EXERCISE DIRECTIONS
Starting at the line that contains "U1 pin GND: COM -> +3V3", restate each line word for word through the final line of the data, keeping both ends.
══ SUPPLIED RECORDS
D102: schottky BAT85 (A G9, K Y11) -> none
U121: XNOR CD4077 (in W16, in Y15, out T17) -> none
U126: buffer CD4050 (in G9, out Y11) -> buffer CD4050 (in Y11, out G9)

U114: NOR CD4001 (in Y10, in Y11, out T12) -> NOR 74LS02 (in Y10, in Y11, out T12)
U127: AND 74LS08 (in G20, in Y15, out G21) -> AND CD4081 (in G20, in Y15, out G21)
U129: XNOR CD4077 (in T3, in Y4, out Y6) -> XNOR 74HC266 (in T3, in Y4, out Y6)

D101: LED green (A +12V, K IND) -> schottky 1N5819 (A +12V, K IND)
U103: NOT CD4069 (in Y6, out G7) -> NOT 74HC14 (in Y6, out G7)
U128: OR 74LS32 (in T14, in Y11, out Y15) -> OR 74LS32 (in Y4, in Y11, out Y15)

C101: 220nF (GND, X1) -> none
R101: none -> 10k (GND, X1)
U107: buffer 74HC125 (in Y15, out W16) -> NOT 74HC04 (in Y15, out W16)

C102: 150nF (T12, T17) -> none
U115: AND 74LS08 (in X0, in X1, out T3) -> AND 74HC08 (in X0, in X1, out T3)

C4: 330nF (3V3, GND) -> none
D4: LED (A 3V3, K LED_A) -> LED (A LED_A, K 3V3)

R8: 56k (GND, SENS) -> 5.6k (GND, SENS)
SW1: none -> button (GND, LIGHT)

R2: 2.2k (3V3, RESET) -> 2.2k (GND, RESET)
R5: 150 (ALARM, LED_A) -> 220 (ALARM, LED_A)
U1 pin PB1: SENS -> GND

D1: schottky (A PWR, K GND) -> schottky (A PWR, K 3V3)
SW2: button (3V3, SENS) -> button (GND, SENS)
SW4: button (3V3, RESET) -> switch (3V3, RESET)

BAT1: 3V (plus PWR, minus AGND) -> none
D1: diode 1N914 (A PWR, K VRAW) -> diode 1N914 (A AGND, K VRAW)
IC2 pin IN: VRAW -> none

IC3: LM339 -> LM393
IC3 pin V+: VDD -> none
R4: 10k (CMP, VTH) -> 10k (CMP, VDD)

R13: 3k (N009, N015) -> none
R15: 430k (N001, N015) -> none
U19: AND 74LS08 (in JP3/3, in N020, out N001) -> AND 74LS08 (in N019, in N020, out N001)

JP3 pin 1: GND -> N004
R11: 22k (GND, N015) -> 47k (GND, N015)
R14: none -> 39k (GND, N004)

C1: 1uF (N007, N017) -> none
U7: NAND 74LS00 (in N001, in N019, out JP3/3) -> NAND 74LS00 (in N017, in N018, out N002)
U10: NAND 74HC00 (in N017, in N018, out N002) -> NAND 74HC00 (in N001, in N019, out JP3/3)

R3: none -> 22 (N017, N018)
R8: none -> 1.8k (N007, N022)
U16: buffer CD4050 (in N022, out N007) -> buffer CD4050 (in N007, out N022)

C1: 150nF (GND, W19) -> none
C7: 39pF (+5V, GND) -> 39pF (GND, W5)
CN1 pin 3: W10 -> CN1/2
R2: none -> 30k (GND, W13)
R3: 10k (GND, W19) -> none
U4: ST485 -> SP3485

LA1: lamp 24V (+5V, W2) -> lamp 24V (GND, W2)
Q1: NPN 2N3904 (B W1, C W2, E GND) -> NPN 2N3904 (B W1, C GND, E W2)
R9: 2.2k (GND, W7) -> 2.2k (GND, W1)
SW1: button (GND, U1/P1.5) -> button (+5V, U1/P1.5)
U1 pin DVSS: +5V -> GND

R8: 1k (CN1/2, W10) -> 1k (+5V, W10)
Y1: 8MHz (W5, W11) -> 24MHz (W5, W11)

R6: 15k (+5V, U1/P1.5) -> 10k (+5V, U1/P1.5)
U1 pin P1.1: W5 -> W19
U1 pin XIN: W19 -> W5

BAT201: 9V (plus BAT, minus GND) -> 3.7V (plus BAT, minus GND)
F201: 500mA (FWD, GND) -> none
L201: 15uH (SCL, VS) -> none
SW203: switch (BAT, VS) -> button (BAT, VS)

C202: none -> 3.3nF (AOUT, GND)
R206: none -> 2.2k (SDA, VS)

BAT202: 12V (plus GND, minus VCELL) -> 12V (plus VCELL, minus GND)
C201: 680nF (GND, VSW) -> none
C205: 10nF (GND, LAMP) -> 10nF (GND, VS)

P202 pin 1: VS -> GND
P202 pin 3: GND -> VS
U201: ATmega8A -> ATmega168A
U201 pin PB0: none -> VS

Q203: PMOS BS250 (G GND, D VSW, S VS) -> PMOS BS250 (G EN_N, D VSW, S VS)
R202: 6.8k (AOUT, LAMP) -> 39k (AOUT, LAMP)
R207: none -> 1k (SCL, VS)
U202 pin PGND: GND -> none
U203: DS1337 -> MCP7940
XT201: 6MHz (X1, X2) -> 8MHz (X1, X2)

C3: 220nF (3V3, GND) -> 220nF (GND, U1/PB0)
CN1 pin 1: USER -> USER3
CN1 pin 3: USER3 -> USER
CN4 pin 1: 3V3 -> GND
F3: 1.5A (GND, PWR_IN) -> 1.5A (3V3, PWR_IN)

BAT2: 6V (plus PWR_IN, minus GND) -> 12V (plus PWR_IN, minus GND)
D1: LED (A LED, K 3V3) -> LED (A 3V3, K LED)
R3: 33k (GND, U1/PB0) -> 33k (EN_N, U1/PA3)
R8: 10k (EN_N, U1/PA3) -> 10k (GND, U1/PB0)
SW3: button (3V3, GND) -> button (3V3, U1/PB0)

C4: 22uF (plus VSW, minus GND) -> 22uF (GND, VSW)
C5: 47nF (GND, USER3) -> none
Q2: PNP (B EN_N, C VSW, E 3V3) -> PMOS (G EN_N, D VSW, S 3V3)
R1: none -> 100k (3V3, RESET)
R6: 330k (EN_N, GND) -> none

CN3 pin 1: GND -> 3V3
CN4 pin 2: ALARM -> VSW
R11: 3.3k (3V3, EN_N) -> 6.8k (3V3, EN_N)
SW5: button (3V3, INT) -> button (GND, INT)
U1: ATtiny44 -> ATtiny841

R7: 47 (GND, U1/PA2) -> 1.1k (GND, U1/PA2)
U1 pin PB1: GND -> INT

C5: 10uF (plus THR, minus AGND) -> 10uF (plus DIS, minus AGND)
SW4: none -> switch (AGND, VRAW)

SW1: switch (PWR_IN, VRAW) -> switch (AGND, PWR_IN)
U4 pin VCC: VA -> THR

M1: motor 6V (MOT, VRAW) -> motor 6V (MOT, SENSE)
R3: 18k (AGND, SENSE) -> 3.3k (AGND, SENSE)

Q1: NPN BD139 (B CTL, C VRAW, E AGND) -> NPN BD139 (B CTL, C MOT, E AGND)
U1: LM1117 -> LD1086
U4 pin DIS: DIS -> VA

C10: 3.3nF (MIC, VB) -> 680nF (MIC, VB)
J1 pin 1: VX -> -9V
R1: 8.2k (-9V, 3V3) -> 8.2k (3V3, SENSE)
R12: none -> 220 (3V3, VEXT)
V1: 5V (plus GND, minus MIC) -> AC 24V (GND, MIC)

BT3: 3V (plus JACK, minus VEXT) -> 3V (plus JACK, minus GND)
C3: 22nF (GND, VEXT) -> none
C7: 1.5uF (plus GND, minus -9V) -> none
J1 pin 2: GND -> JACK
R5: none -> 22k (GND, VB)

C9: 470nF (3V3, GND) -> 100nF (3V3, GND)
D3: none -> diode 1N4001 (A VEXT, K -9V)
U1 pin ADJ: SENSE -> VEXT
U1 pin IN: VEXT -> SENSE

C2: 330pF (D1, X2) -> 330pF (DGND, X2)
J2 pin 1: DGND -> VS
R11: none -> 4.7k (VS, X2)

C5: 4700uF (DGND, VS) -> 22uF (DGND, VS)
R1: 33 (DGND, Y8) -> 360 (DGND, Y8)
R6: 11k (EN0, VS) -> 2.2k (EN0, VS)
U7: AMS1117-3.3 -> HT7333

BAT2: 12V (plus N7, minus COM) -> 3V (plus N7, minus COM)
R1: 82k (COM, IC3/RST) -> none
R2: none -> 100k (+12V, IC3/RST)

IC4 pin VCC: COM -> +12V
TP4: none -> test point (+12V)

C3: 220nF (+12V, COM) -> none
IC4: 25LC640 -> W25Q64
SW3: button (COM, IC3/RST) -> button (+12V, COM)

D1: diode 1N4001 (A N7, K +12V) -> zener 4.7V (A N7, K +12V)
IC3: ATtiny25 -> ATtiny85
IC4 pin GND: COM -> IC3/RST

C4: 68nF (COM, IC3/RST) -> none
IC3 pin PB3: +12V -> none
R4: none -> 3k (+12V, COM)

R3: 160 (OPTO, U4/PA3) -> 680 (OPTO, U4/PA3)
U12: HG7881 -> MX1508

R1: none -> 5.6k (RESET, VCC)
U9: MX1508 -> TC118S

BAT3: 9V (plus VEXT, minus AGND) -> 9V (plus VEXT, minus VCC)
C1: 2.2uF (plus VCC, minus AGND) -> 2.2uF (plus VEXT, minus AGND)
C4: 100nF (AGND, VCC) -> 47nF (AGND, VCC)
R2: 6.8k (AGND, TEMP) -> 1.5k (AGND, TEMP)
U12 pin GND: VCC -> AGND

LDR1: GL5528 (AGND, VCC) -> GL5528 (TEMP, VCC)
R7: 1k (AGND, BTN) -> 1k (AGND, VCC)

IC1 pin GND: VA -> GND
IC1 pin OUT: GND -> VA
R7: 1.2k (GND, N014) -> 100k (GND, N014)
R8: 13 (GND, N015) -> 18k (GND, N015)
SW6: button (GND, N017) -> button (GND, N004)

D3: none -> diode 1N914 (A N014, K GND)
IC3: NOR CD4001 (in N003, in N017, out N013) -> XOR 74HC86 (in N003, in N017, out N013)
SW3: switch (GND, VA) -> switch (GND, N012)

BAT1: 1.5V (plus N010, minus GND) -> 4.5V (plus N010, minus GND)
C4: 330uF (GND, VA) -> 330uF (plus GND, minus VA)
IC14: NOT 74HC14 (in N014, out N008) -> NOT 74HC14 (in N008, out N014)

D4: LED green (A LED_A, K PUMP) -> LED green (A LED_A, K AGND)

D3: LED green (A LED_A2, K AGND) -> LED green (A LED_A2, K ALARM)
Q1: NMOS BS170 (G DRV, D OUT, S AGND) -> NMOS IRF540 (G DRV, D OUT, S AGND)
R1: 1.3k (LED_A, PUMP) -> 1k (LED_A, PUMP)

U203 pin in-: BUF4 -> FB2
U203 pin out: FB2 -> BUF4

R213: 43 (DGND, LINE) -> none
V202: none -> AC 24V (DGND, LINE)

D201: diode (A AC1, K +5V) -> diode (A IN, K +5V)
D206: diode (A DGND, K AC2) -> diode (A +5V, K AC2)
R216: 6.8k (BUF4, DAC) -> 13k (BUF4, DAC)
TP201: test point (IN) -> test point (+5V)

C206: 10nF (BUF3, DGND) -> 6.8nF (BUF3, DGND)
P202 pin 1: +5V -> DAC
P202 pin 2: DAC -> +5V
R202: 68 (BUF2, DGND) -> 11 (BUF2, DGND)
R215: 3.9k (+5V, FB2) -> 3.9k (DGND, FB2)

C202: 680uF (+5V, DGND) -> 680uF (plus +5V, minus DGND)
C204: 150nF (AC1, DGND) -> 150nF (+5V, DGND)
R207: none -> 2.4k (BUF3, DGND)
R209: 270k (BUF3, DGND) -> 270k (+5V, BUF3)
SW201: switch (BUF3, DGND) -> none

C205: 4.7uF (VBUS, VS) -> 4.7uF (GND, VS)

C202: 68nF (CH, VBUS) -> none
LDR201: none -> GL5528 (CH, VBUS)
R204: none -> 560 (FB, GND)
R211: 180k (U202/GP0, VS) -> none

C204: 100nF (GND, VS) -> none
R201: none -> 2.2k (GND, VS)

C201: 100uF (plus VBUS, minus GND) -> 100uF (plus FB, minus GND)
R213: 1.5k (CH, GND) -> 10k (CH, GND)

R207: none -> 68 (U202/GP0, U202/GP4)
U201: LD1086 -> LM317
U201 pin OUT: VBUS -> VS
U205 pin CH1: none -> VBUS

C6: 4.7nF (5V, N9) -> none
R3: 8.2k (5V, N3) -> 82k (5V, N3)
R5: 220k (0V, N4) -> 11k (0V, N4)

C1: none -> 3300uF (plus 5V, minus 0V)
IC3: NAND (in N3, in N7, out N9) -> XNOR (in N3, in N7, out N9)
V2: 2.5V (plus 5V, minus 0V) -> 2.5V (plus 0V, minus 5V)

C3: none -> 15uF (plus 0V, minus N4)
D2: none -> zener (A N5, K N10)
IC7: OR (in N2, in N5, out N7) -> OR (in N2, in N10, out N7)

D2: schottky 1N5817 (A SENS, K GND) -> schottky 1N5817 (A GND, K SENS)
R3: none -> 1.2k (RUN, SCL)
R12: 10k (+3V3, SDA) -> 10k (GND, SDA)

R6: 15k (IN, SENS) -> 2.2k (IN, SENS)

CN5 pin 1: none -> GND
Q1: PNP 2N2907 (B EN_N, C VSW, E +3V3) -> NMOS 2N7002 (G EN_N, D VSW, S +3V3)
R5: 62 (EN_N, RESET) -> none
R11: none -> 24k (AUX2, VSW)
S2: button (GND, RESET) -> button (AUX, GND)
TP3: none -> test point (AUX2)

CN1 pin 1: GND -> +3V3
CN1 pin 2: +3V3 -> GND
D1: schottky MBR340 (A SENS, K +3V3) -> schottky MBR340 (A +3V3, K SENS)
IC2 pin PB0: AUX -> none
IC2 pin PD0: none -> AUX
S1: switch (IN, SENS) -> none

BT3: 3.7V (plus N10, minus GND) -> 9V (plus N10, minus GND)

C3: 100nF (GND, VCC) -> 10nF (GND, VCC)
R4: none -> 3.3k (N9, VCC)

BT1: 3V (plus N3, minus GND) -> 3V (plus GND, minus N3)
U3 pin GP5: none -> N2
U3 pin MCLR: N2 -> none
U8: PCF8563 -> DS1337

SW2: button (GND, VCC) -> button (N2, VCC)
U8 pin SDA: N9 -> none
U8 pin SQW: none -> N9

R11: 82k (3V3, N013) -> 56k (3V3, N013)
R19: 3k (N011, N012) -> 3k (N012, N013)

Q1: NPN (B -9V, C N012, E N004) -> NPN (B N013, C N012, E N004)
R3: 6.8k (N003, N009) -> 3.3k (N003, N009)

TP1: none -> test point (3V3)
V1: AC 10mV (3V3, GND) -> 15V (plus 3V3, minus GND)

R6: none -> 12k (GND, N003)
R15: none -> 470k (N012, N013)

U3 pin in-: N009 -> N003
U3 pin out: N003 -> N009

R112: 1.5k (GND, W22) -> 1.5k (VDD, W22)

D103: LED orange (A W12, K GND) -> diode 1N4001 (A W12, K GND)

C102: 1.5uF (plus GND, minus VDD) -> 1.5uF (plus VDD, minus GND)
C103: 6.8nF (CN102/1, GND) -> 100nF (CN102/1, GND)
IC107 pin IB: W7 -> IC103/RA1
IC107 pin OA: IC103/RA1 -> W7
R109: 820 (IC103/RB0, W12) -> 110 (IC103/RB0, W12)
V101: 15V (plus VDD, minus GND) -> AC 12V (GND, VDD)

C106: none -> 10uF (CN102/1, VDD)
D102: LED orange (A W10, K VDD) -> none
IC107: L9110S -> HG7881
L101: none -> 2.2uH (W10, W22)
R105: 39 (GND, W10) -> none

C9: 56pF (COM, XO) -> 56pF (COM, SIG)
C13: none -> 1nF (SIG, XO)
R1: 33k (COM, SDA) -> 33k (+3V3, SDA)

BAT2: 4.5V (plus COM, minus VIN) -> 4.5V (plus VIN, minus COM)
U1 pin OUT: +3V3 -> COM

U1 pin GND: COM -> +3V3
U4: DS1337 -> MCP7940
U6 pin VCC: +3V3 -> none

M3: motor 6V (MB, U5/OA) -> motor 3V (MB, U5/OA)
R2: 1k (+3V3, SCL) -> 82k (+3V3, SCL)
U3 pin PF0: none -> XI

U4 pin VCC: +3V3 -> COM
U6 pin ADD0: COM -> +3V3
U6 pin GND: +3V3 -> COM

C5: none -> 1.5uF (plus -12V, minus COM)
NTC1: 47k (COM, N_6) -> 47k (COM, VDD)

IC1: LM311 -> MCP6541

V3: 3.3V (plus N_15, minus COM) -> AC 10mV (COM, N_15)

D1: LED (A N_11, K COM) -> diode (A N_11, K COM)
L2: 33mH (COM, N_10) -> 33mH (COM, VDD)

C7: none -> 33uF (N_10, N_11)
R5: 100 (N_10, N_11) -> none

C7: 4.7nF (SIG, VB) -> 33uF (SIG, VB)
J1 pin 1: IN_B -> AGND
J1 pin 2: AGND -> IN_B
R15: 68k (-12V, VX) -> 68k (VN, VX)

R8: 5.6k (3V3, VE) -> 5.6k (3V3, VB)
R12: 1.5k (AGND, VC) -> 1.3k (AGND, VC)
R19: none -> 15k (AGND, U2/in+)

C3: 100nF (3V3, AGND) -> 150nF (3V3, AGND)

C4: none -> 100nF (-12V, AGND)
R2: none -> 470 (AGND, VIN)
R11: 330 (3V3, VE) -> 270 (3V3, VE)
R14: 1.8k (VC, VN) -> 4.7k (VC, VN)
════
ANSWER TO THIS PROBLEM
U1 pin GND: COM -> +3V3
U4: DS1337 -> MCP7940
U6 pin VCC: +3V3 -> none

M3: motor 6V (MB, U5/OA) -> motor 3V (MB, U5/OA)
R2: 1k (+3V3, SCL) -> 82k (+3V3, SCL)
U3 pin PF0: none -> XI

U4 pin VCC: +3V3 -> COM
U6 pin ADD0: COM -> +3V3
U6 pin GND: +3V3 -> COM

C5: none -> 1.5uF (plus -12V, minus COM)
NTC1: 47k (COM, N_6) -> 47k (COM, VDD)

IC1: LM311 -> MCP6541

V3: 3.3V (plus N_15, minus COM) -> AC 10mV (COM, N_15)

D1: LED (A N_11, K COM) -> diode (A N_11, K COM)
L2: 33mH (COM, N_10) -> 33mH (COM, VDD)

C7: none -> 33uF (N_10, N_11)
R5: 100 (N_10, N_11) -> none

C7: 4.7nF (SIG, VB) -> 33uF (SIG, VB)
J1 pin 1: IN_B -> AGND
J1 pin 2: AGND -> IN_B
R15: 68k (-12V, VX) -> 68k (VN, VX)

R8: 5.6k (3V3, VE) -> 5.6k (3V3, VB)
R12: 1.5k (AGND, VC) -> 1.3k (AGND, VC)
R19: none -> 15k (AGND, U2/in+)

C3: 100nF (3V3, AGND) -> 150nF (3V3, AGND)

C4: none -> 100nF (-12V, AGND)
R2: none -> 470 (AGND, VIN)
R11: 330 (3V3, VE) -> 270 (3V3, VE)
R14: 1.8k (VC, VN) -> 4.7k (VC, VN)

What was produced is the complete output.